**Your objective:**
Show each line of the data below that has the string "orange" in it.

**Material shown:**
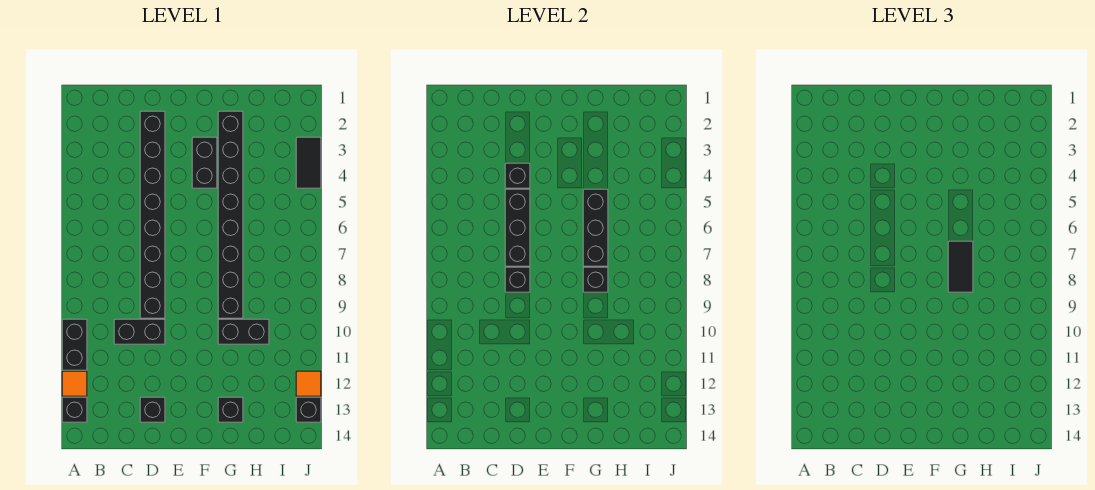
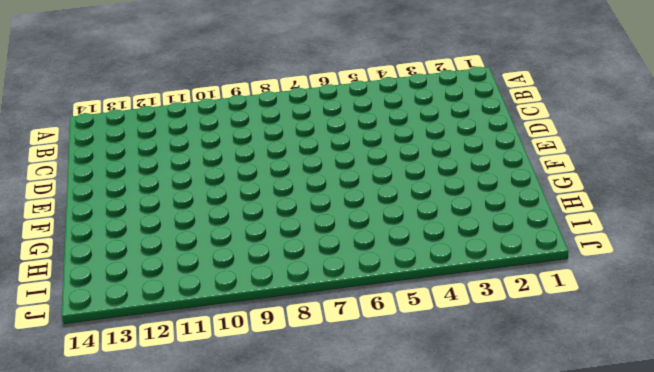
none -> black brick A10:A11 level 1
none -> orange tile A12 level 1
none -> black brick A13 level 1

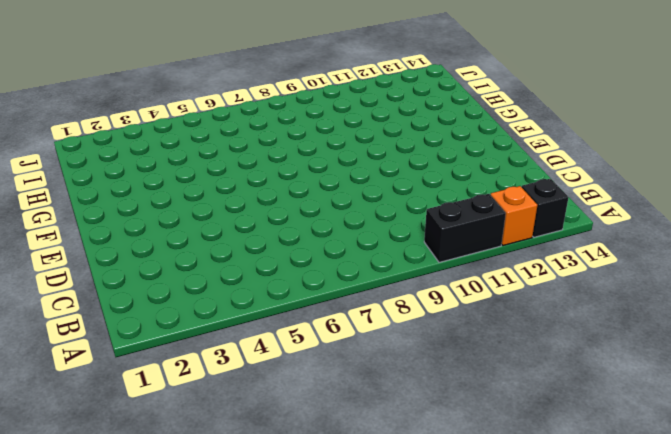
orange brick A12 level 1 -> orange tile A12 level 1
none -> black brick C10:D10 level 1
none -> black brick D2:D9 level 1
none -> black brick D13 level 1

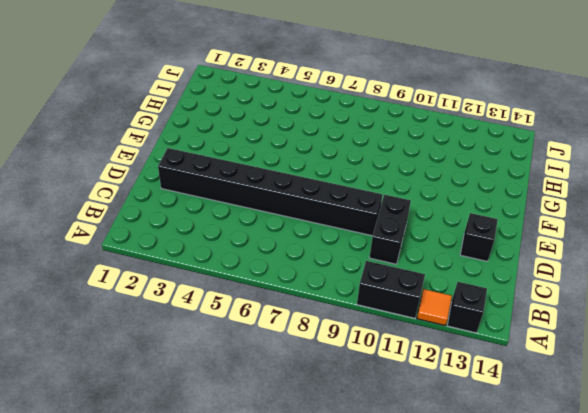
none -> black brick F3:F4 level 1
none -> black brick G2:G9 level 1
none -> black brick G10:H10 level 1

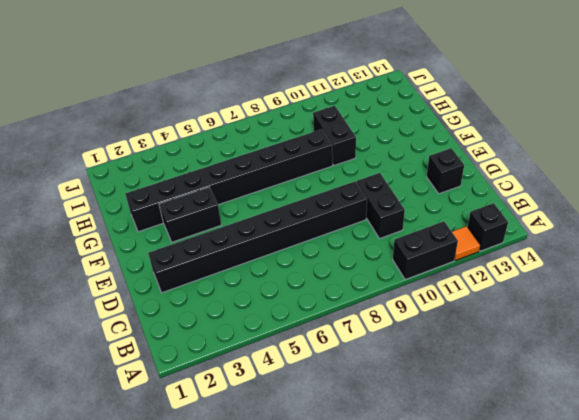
none -> black brick G13 level 1
none -> black tile J3:J4 level 1
none -> orange tile J12 level 1

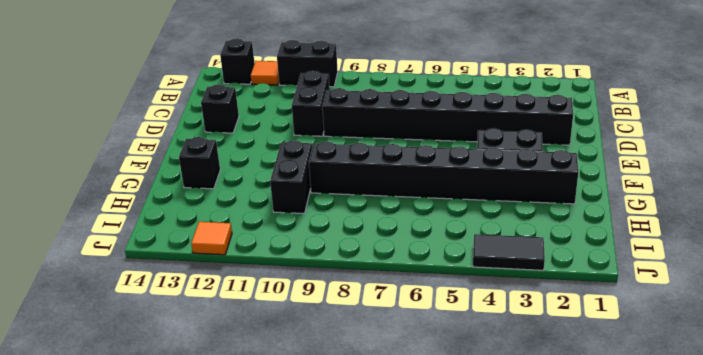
none -> black brick J13 level 1
none -> black brick D4 level 2
none -> black brick D5:D7 level 2

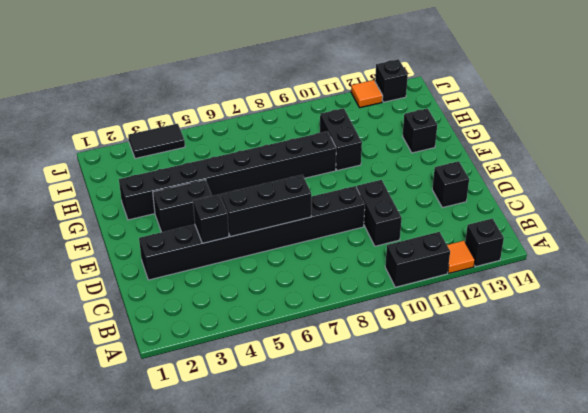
none -> black brick D8 level 2
none -> black brick G5:G7 level 2
none -> black brick G8 level 2

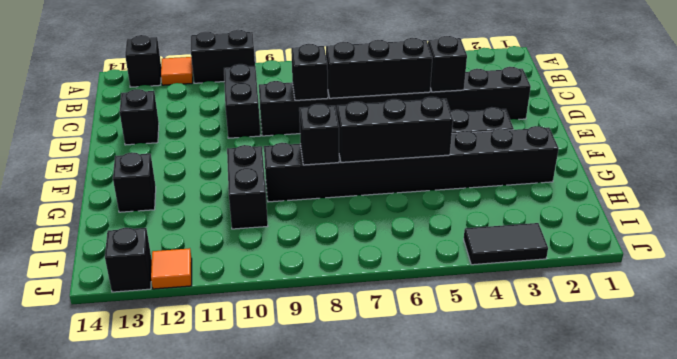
none -> black tile G7:G8 level 3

**Output for this exercise:**
none -> orange tile A12 level 1
orange brick A12 level 1 -> orange tile A12 level 1
none -> orange tile J12 level 1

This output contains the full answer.